Records provided ->
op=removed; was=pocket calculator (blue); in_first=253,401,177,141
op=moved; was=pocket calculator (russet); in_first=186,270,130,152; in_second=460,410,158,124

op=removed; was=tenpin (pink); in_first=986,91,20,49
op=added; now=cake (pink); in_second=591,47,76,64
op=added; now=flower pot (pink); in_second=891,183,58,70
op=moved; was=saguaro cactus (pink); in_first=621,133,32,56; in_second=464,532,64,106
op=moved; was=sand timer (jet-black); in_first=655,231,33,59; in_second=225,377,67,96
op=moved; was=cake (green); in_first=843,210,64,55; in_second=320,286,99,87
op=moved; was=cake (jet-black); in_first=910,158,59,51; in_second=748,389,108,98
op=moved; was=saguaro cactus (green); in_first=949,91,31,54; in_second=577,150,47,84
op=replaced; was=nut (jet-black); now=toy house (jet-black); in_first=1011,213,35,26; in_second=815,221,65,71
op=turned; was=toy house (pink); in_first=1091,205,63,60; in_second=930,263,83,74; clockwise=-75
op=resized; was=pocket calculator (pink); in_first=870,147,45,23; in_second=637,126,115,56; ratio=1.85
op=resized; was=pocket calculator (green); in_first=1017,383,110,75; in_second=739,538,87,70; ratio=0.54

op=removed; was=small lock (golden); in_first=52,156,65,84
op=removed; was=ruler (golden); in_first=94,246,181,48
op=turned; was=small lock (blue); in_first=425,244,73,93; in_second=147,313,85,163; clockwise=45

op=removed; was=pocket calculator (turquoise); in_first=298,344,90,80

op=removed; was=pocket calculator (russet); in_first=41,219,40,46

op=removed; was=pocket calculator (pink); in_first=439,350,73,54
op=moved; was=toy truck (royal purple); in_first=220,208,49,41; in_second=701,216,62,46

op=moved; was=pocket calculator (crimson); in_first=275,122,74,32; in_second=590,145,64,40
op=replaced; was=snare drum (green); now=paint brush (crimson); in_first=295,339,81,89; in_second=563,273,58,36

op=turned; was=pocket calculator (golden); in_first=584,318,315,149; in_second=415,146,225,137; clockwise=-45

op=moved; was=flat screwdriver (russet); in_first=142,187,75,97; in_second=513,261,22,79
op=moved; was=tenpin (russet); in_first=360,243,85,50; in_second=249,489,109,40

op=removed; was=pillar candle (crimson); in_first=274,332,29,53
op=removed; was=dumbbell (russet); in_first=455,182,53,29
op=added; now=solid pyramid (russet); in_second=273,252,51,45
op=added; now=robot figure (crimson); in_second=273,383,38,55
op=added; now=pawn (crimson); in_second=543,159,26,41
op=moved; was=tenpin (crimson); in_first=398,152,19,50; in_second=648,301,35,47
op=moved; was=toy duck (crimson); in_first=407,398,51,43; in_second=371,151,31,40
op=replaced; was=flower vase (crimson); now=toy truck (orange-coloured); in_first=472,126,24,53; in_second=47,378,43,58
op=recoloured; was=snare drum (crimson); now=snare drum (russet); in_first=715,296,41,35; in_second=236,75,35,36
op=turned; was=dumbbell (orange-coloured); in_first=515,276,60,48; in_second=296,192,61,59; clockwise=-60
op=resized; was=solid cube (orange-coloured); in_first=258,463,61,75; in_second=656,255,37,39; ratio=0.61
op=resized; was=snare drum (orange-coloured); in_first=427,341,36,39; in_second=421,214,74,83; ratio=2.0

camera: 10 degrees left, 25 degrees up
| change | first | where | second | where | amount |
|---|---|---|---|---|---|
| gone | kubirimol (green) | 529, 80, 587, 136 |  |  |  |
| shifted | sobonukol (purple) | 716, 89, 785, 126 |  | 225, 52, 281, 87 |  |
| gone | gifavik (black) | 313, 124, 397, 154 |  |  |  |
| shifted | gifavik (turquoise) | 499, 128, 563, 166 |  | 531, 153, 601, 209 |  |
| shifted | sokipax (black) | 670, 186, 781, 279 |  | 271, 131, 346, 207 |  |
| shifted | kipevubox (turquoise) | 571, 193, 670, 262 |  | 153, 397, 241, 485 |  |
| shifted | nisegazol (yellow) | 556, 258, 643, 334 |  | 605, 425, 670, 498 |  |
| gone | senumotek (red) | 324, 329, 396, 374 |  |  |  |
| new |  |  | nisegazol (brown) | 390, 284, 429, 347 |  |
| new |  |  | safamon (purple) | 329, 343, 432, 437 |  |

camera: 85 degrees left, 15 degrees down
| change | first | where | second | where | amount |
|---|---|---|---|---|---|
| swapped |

Exercise instructions -> Here the job is to set down exactly the lines of the material above that fall between the one with "camera: 10 degrees left, 25 degrees up" and the one with "gone | senumotek", inclusive, and nothing beyond them.

Output ->
camera: 10 degrees left, 25 degrees up
| change | first | where | second | where | amount |
|---|---|---|---|---|---|
| gone | kubirimol (green) | 529, 80, 587, 136 |  |  |  |
| shifted | sobonukol (purple) | 716, 89, 785, 126 |  | 225, 52, 281, 87 |  |
| gone | gifavik (black) | 313, 124, 397, 154 |  |  |  |
| shifted | gifavik (turquoise) | 499, 128, 563, 166 |  | 531, 153, 601, 209 |  |
| shifted | sokipax (black) | 670, 186, 781, 279 |  | 271, 131, 346, 207 |  |
| shifted | kipevubox (turquoise) | 571, 193, 670, 262 |  | 153, 397, 241, 485 |  |
| shifted | nisegazol (yellow) | 556, 258, 643, 334 |  | 605, 425, 670, 498 |  |
| gone | senumotek (red) | 324, 329, 396, 374 |  |  |  |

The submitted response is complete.